▶ Description of the task
Write out the listing exactly as it is given.

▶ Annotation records

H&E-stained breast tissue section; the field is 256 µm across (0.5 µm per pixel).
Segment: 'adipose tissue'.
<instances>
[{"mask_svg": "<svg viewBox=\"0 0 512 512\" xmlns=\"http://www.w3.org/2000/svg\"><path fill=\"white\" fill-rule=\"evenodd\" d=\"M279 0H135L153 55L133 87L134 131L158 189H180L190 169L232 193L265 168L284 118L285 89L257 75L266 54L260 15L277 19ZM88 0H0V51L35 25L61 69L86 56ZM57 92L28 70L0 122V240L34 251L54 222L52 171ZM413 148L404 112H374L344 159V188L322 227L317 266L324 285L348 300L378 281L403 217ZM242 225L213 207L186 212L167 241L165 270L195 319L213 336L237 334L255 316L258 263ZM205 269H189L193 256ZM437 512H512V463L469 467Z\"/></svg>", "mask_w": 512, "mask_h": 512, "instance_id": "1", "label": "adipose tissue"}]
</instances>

▶ Result of the exercise
H&E-stained breast tissue section; the field is 256 µm across (0.5 µm per pixel).
Segment: 'adipose tissue'.
<instances>
[{"mask_svg": "<svg viewBox=\"0 0 512 512\" xmlns=\"http://www.w3.org/2000/svg\"><path fill=\"white\" fill-rule=\"evenodd\" d=\"M279 0H135L153 55L133 87L134 131L158 189H180L190 169L232 193L265 168L284 118L285 89L257 75L266 54L260 15L277 19ZM88 0H0V51L35 25L61 69L86 56ZM57 92L28 70L0 122V240L34 251L54 222L52 171ZM413 148L404 112H374L344 159V188L322 227L317 266L324 285L348 300L378 281L403 217ZM242 225L213 207L186 212L167 241L165 270L195 319L213 336L237 334L255 316L258 263ZM205 269H189L193 256ZM437 512H512V463L469 467Z\"/></svg>", "mask_w": 512, "mask_h": 512, "instance_id": "1", "label": "adipose tissue"}]
</instances>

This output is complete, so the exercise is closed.